◆ **Extracted entries**
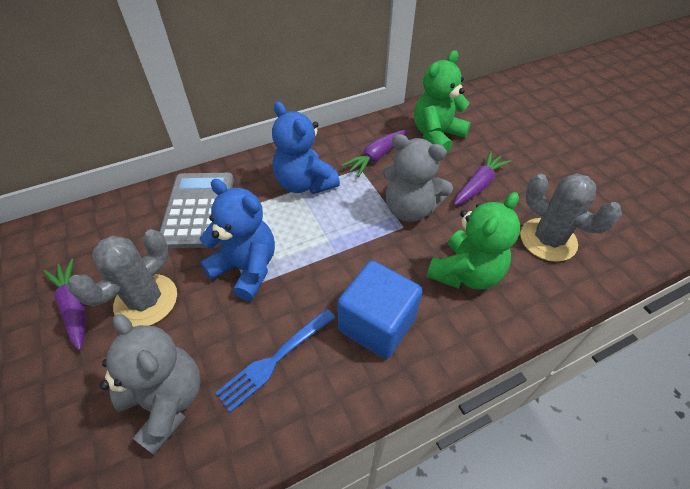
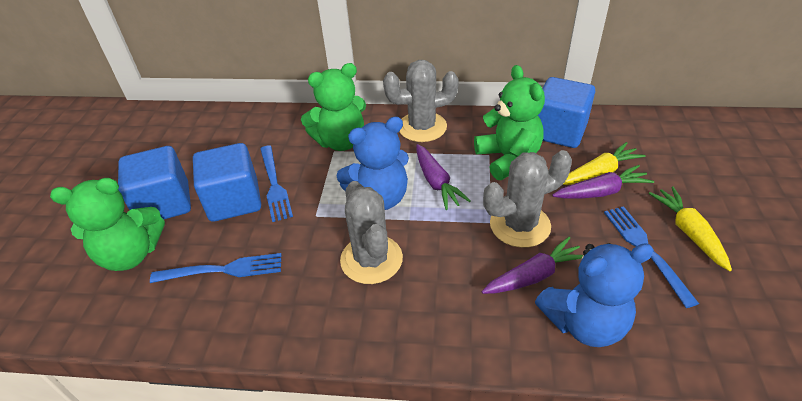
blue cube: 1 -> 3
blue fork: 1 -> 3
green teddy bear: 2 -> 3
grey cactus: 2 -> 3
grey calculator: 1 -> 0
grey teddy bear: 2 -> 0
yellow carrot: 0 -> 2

...

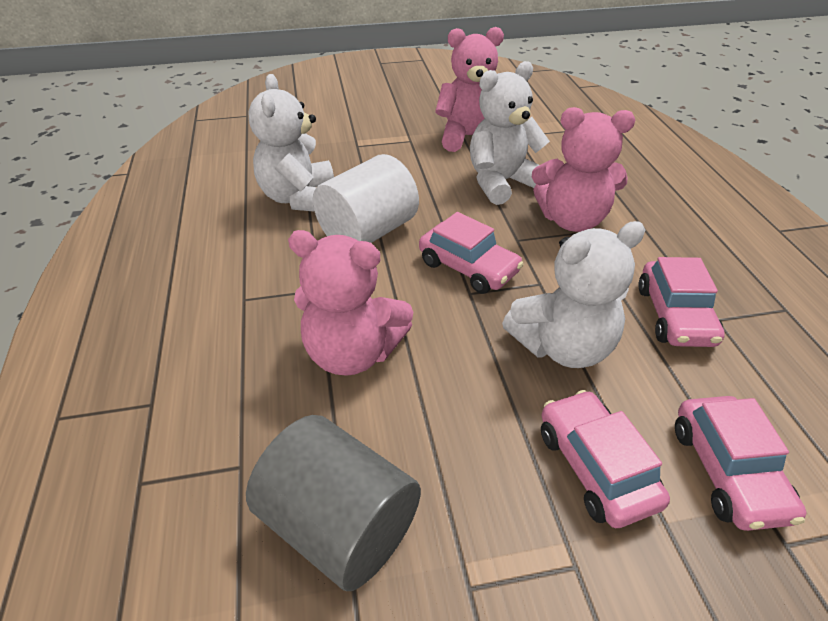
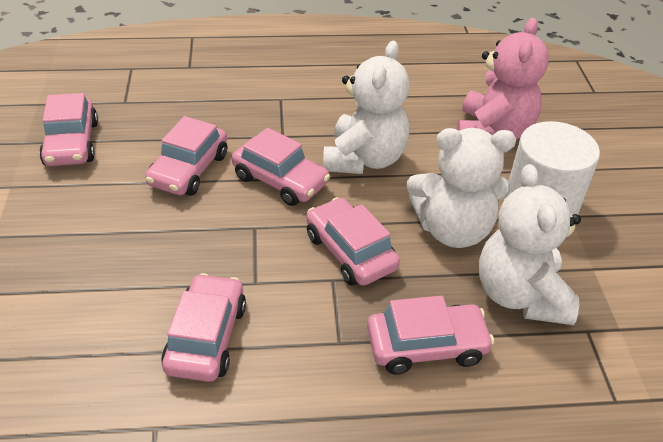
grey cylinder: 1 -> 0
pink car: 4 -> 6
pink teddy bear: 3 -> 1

◆ **What to do**
All lines above from the one with "grey cactus: 2 -> 3" to the one with "yellow carrot: 0 -> 2", inclusive, should be copied exactly, and no other lines.

◆ **Task response**
grey cactus: 2 -> 3
grey calculator: 1 -> 0
grey teddy bear: 2 -> 0
yellow carrot: 0 -> 2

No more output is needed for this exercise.